• **TASK INSTRUCTIONS**: The line containing "C1: 2.2uF (plus" and every line after it, through the end of the records below: repeat them exactly, nothing more.

• **RECORDS**:
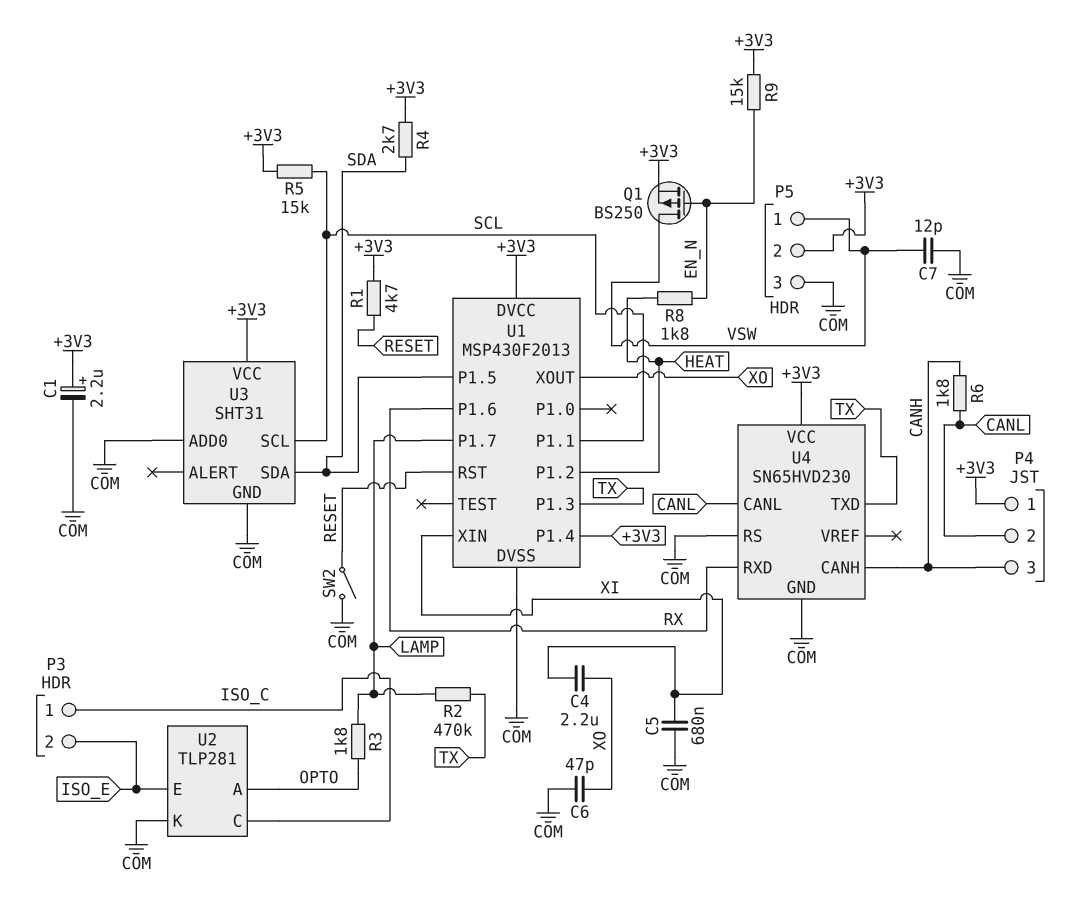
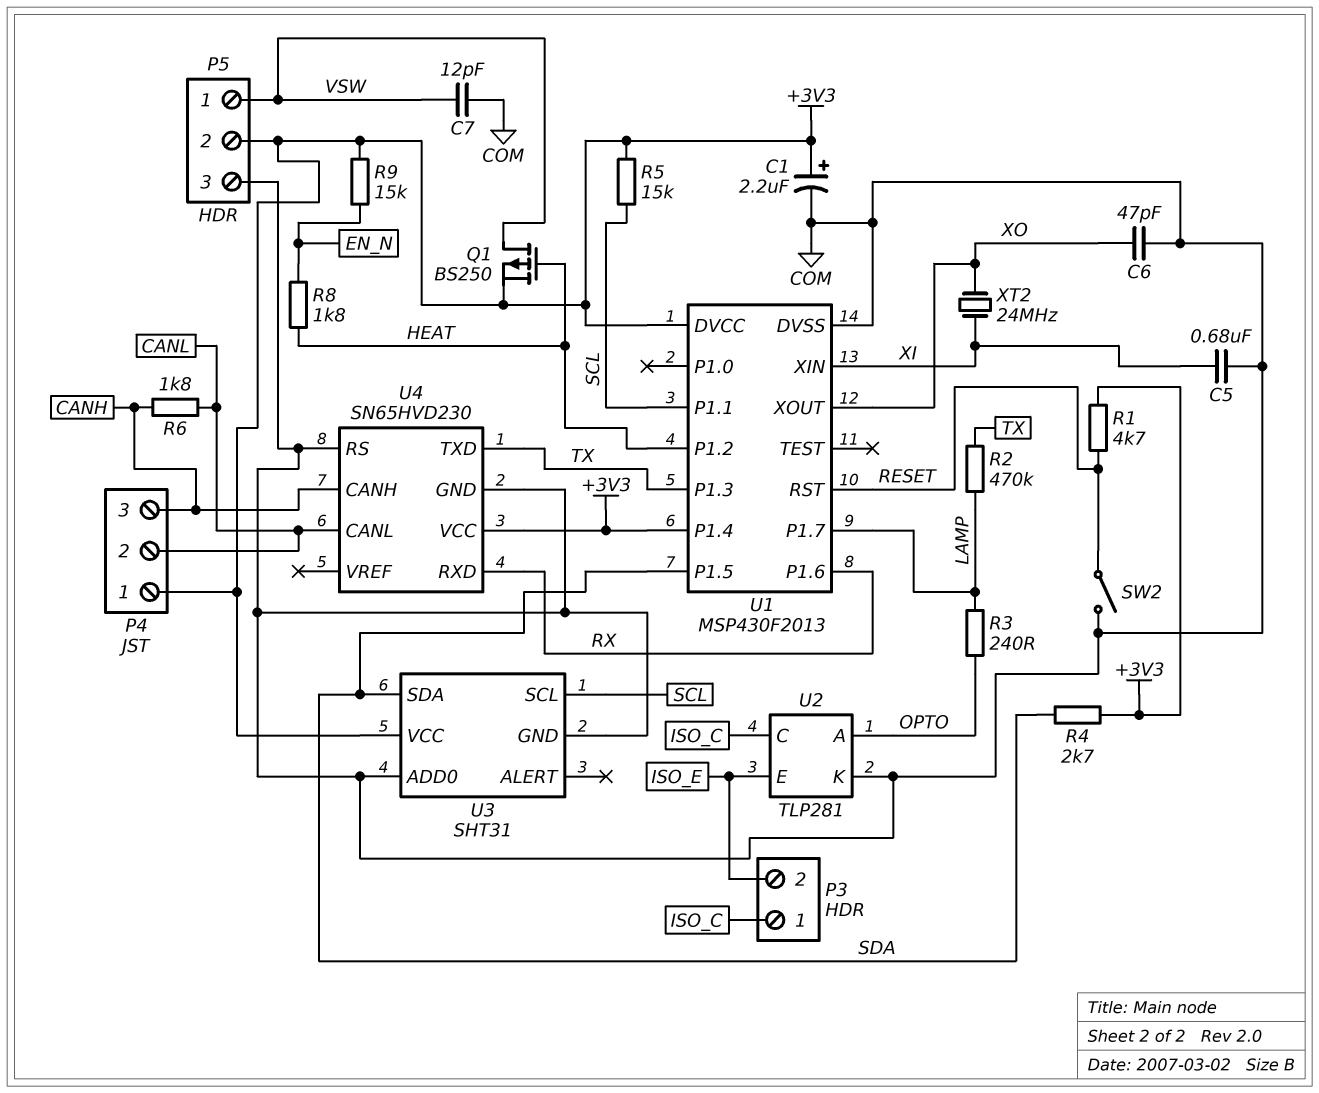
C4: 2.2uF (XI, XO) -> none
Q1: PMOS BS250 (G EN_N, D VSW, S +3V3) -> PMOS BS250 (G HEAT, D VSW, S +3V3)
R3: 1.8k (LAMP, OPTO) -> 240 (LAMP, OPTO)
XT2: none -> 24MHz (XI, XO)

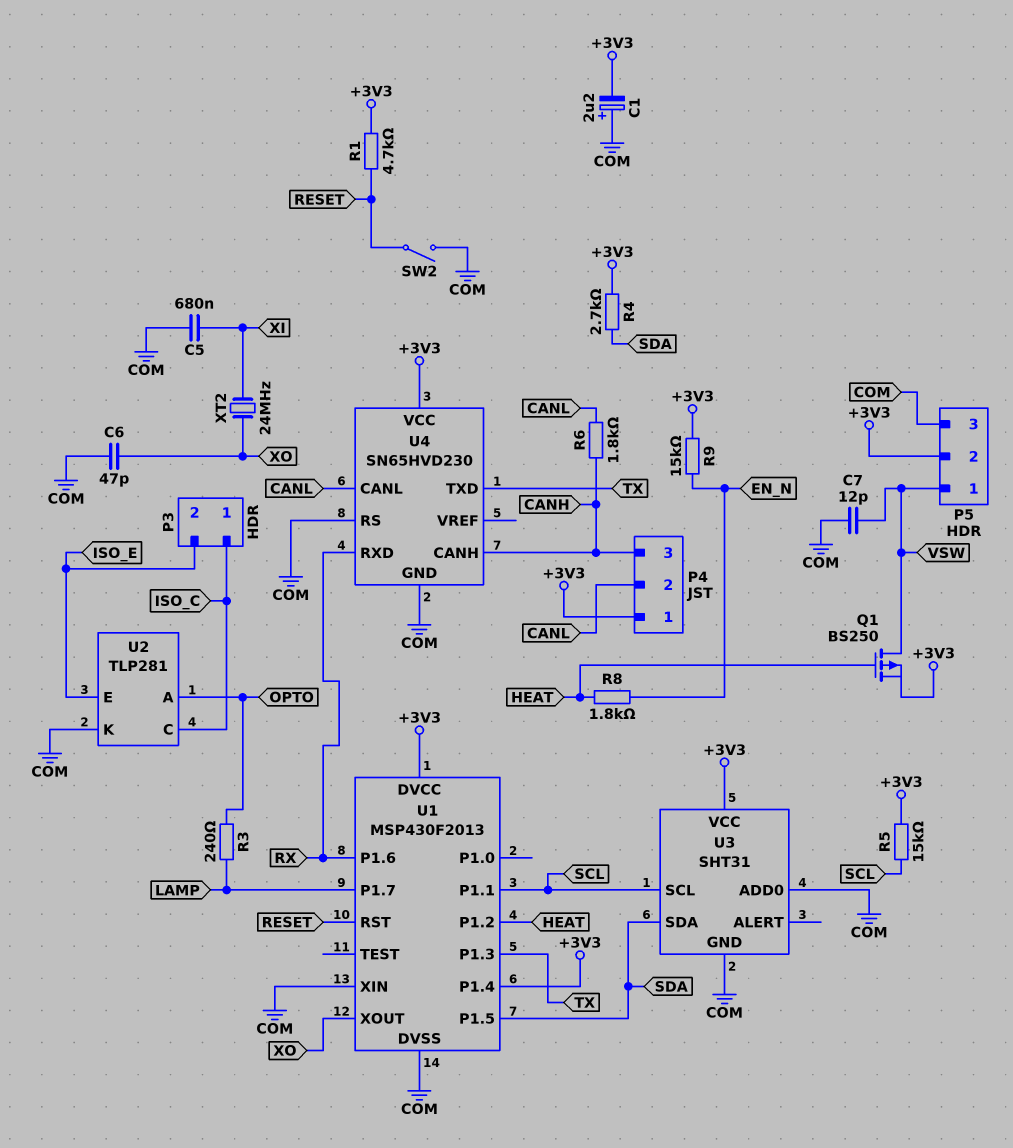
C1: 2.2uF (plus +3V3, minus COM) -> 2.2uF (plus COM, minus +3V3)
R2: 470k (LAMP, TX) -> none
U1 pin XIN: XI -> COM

• **EXERCISE SOLUTION**:
C1: 2.2uF (plus +3V3, minus COM) -> 2.2uF (plus COM, minus +3V3)
R2: 470k (LAMP, TX) -> none
U1 pin XIN: XI -> COM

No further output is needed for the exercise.